▶ **Stored data**:
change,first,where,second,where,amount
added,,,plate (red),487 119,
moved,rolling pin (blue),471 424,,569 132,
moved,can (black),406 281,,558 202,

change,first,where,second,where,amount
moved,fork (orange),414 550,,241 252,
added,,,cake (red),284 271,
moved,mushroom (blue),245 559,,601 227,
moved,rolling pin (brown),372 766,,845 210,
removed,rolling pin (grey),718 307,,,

▶ **Exercise goal**: Return every record above exactly as written.

▶ **Response to this task**:
change,first,where,second,where,amount
added,,,plate (red),487 119,
moved,rolling pin (blue),471 424,,569 132,
moved,can (black),406 281,,558 202,

change,first,where,second,where,amount
moved,fork (orange),414 550,,241 252,
added,,,cake (red),284 271,
moved,mushroom (blue),245 559,,601 227,
moved,rolling pin (brown),372 766,,845 210,
removed,rolling pin (grey),718 307,,,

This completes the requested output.